**Supplied information**

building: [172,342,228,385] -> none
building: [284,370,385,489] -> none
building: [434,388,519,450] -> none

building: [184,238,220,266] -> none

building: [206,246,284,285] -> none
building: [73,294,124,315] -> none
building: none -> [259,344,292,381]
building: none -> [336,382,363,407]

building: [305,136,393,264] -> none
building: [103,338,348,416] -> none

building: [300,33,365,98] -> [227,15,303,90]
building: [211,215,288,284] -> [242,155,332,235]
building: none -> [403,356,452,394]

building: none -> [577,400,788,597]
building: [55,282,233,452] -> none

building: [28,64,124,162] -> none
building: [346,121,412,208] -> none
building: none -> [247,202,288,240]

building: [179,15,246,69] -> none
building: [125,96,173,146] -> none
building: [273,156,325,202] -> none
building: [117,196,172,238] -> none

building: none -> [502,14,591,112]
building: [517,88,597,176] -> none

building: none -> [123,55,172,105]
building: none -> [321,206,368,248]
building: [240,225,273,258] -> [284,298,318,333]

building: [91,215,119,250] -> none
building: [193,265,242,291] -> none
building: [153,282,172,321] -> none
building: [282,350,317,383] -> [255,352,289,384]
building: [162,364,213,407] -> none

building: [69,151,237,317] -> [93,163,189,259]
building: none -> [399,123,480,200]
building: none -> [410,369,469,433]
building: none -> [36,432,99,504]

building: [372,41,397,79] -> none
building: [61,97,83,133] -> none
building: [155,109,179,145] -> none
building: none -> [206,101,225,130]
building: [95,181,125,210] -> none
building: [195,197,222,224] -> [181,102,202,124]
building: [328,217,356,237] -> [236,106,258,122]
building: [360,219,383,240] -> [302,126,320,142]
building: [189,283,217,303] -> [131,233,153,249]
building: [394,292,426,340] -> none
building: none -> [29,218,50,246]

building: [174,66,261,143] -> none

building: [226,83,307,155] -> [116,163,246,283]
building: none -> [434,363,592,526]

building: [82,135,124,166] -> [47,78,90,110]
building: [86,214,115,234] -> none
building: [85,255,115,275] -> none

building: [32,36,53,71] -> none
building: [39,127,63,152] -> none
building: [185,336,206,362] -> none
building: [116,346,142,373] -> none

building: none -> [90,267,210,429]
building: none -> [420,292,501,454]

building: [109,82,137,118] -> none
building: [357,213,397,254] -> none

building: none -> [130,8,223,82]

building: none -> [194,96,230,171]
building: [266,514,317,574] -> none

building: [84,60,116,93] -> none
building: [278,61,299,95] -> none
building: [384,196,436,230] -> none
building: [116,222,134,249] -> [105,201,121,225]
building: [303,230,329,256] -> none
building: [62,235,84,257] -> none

**Instruction**
All of the material above should be printed again exactly as it is.

**Solved exercise**
building: [172,342,228,385] -> none
building: [284,370,385,489] -> none
building: [434,388,519,450] -> none

building: [184,238,220,266] -> none

building: [206,246,284,285] -> none
building: [73,294,124,315] -> none
building: none -> [259,344,292,381]
building: none -> [336,382,363,407]

building: [305,136,393,264] -> none
building: [103,338,348,416] -> none

building: [300,33,365,98] -> [227,15,303,90]
building: [211,215,288,284] -> [242,155,332,235]
building: none -> [403,356,452,394]

building: none -> [577,400,788,597]
building: [55,282,233,452] -> none

building: [28,64,124,162] -> none
building: [346,121,412,208] -> none
building: none -> [247,202,288,240]

building: [179,15,246,69] -> none
building: [125,96,173,146] -> none
building: [273,156,325,202] -> none
building: [117,196,172,238] -> none

building: none -> [502,14,591,112]
building: [517,88,597,176] -> none

building: none -> [123,55,172,105]
building: none -> [321,206,368,248]
building: [240,225,273,258] -> [284,298,318,333]

building: [91,215,119,250] -> none
building: [193,265,242,291] -> none
building: [153,282,172,321] -> none
building: [282,350,317,383] -> [255,352,289,384]
building: [162,364,213,407] -> none

building: [69,151,237,317] -> [93,163,189,259]
building: none -> [399,123,480,200]
building: none -> [410,369,469,433]
building: none -> [36,432,99,504]

building: [372,41,397,79] -> none
building: [61,97,83,133] -> none
building: [155,109,179,145] -> none
building: none -> [206,101,225,130]
building: [95,181,125,210] -> none
building: [195,197,222,224] -> [181,102,202,124]
building: [328,217,356,237] -> [236,106,258,122]
building: [360,219,383,240] -> [302,126,320,142]
building: [189,283,217,303] -> [131,233,153,249]
building: [394,292,426,340] -> none
building: none -> [29,218,50,246]

building: [174,66,261,143] -> none

building: [226,83,307,155] -> [116,163,246,283]
building: none -> [434,363,592,526]

building: [82,135,124,166] -> [47,78,90,110]
building: [86,214,115,234] -> none
building: [85,255,115,275] -> none

building: [32,36,53,71] -> none
building: [39,127,63,152] -> none
building: [185,336,206,362] -> none
building: [116,346,142,373] -> none

building: none -> [90,267,210,429]
building: none -> [420,292,501,454]

building: [109,82,137,118] -> none
building: [357,213,397,254] -> none

building: none -> [130,8,223,82]

building: none -> [194,96,230,171]
building: [266,514,317,574] -> none

building: [84,60,116,93] -> none
building: [278,61,299,95] -> none
building: [384,196,436,230] -> none
building: [116,222,134,249] -> [105,201,121,225]
building: [303,230,329,256] -> none
building: [62,235,84,257] -> none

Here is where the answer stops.